» About this exercise
Set down exactly the lines in the records below that run from the line with "white 2x3 plate [299,216,463,322]" to the line with "brown 1x1 cone", inclusive, and nothing more.

Object transformation records:
────────────────

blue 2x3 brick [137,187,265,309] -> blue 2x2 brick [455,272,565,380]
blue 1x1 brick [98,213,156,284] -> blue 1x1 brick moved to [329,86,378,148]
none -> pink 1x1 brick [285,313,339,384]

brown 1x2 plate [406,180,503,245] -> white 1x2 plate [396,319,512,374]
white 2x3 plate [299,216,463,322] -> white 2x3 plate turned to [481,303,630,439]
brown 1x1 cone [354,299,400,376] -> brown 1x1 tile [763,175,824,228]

────────────────

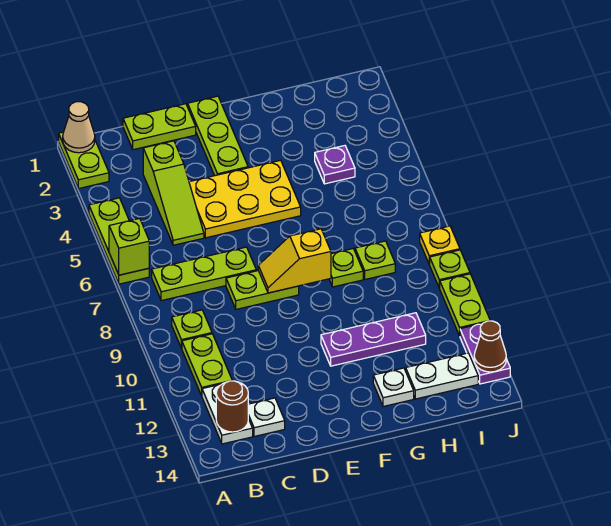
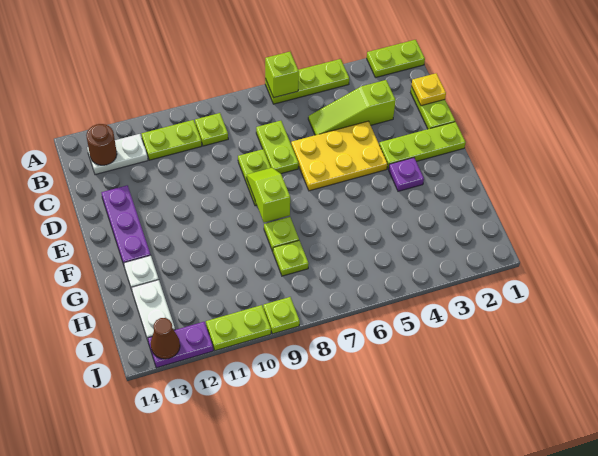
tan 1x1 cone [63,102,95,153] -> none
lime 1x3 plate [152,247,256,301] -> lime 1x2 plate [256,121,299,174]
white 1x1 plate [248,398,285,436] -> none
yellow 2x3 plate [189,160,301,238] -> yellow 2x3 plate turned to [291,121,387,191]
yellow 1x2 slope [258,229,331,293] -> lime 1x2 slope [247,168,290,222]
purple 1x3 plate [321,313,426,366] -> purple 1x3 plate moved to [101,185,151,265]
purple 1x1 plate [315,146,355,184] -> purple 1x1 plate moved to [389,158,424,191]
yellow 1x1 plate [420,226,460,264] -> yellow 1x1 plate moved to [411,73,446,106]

────────────────

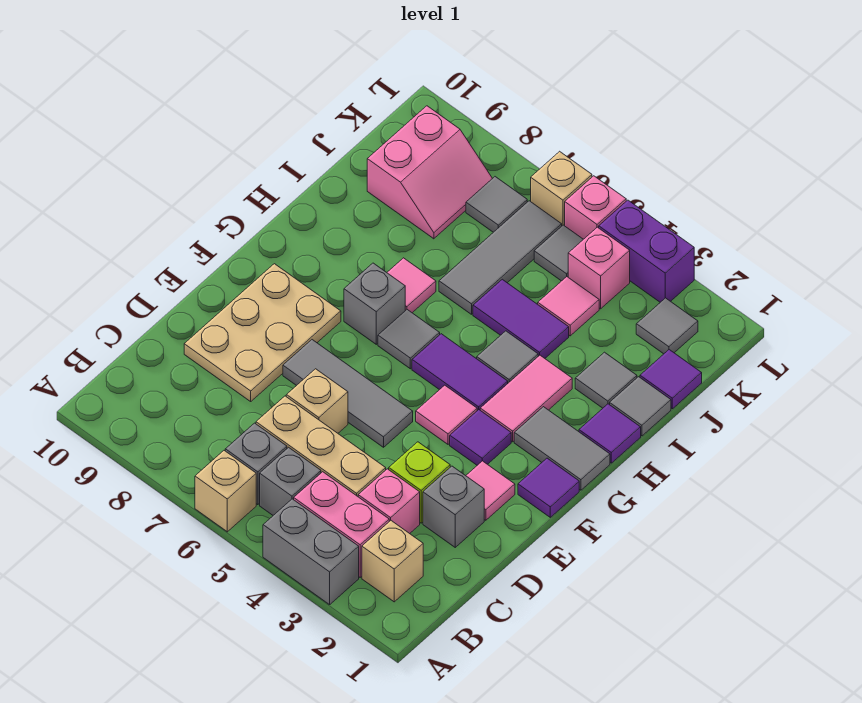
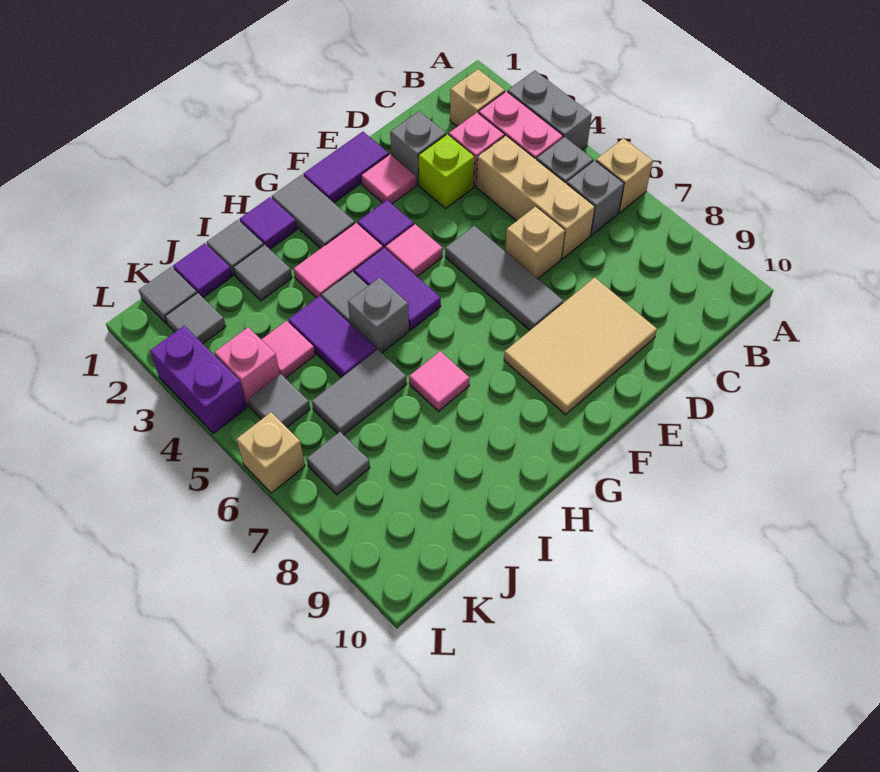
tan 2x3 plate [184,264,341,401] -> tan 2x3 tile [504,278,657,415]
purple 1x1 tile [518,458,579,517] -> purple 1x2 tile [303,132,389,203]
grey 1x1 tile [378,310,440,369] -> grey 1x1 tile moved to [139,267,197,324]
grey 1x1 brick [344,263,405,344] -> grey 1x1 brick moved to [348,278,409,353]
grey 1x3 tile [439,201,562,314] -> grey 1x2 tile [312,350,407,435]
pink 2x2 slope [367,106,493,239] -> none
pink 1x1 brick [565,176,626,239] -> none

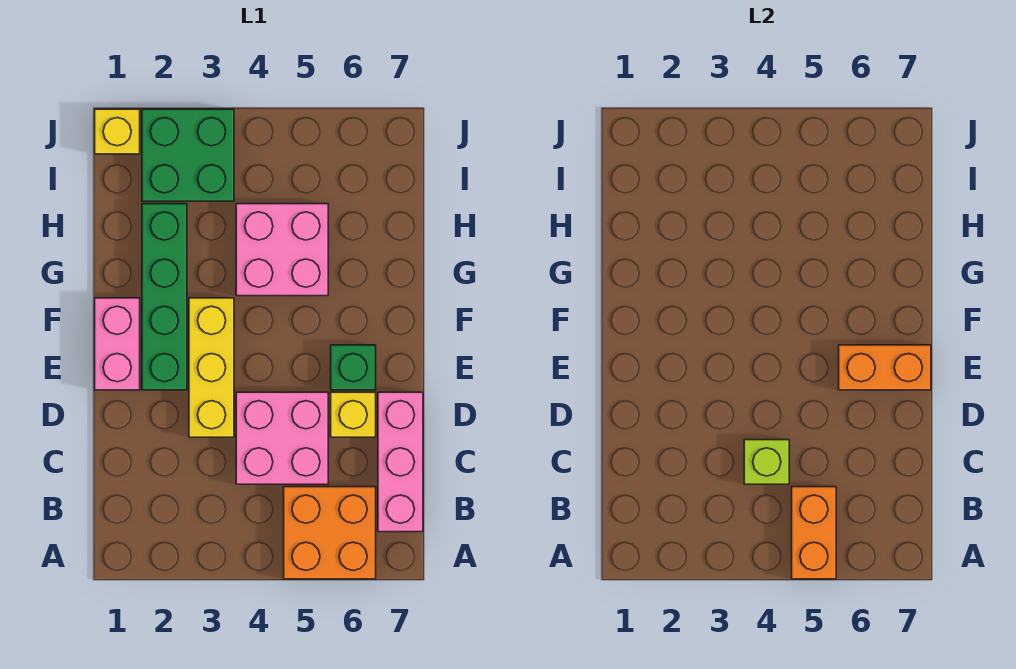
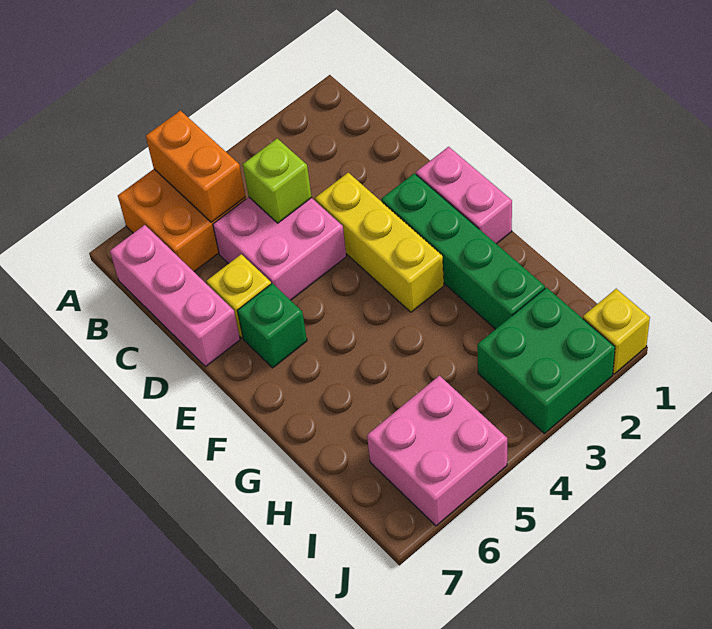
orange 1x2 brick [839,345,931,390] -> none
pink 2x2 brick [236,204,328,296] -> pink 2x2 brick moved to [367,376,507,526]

────────────────

» Task output
white 2x3 plate [299,216,463,322] -> white 2x3 plate turned to [481,303,630,439]
brown 1x1 cone [354,299,400,376] -> brown 1x1 tile [763,175,824,228]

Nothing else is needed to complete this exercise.